■ **What you need to do**:
Render the entries starting at the line containing "acknowledged [570, 531]" and ending at the line containing "The image size" as a two-column CSV with the columns entry_text and entry_answer, one row per entry. Put each value in a single quoted field and replace any line breaks with spaces.

Entries for pointing to text and elements
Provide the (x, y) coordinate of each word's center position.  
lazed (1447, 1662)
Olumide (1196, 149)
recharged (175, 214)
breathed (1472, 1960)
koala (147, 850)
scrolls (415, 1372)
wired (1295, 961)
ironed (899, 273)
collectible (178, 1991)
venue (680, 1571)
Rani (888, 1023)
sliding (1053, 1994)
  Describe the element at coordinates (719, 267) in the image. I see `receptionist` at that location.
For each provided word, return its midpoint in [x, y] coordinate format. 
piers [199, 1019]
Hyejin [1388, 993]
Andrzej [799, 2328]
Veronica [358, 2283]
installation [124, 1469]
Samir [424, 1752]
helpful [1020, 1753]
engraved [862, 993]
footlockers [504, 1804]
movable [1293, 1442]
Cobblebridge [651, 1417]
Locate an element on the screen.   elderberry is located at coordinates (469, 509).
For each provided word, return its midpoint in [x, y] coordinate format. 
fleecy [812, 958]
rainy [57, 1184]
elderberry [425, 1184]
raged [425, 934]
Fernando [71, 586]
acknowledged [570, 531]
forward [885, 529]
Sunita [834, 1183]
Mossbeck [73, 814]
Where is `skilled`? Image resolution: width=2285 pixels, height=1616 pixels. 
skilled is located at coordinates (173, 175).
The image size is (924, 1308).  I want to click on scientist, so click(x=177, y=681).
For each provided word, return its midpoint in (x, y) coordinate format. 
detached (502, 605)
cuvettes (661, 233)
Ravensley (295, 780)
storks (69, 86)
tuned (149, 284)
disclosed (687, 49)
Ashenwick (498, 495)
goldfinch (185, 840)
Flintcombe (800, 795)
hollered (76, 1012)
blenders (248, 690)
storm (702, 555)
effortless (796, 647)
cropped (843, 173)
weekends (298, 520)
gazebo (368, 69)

■ **Response below**:
entry_text,entry_answer
"acknowledged","[570, 531]"
"forward","[885, 529]"
"Sunita","[834, 1183]"
"Mossbeck","[73, 814]"
"Where is `skilled`? Image resolution: width=2285 pixels, height=1616 pixels.","skilled is located at coordinates (173, 175)."
"The image size is (924, 1308).","I want to click on scientist, so click(x=177, y=681)."